| Data for analysis |
********

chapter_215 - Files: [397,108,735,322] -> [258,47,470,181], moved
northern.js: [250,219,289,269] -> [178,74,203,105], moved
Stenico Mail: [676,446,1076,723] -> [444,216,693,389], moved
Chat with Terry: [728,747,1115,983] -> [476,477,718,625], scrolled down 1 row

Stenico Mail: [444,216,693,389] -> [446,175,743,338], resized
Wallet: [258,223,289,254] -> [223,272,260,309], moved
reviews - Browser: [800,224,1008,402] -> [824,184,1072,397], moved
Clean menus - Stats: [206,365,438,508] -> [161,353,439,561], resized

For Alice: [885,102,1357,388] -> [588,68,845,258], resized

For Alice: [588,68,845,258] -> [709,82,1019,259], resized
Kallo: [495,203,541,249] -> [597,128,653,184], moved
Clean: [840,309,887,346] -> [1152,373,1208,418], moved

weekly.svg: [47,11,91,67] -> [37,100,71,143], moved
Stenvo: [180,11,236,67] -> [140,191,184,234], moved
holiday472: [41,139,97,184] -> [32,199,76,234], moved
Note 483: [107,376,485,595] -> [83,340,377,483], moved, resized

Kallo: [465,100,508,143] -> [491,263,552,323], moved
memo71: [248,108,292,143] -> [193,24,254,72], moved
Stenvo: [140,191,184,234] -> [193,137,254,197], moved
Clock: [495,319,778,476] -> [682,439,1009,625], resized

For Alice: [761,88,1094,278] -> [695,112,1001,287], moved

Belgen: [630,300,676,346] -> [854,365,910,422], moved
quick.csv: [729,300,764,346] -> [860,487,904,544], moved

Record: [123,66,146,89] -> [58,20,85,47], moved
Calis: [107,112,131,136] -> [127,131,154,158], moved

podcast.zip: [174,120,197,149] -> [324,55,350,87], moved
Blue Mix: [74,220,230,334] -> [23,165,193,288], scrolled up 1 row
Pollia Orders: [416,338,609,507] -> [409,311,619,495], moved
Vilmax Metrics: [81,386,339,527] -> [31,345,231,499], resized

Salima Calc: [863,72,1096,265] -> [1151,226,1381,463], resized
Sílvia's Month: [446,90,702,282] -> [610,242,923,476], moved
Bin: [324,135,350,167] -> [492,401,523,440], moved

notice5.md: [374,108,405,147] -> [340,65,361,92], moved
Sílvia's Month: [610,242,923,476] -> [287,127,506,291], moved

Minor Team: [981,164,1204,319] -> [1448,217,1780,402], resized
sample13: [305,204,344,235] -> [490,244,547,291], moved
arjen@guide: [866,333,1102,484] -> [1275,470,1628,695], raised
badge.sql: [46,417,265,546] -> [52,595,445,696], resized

********

| Activity |
The response should be the listing above, limited to the lines between the one holding "Stenico Mail: [444,216,693,389]" and the one holding "For Alice: [885,102,1357,388]", inclusive, reproduced exactly.

| Exercise result |
Stenico Mail: [444,216,693,389] -> [446,175,743,338], resized
Wallet: [258,223,289,254] -> [223,272,260,309], moved
reviews - Browser: [800,224,1008,402] -> [824,184,1072,397], moved
Clean menus - Stats: [206,365,438,508] -> [161,353,439,561], resized

For Alice: [885,102,1357,388] -> [588,68,845,258], resized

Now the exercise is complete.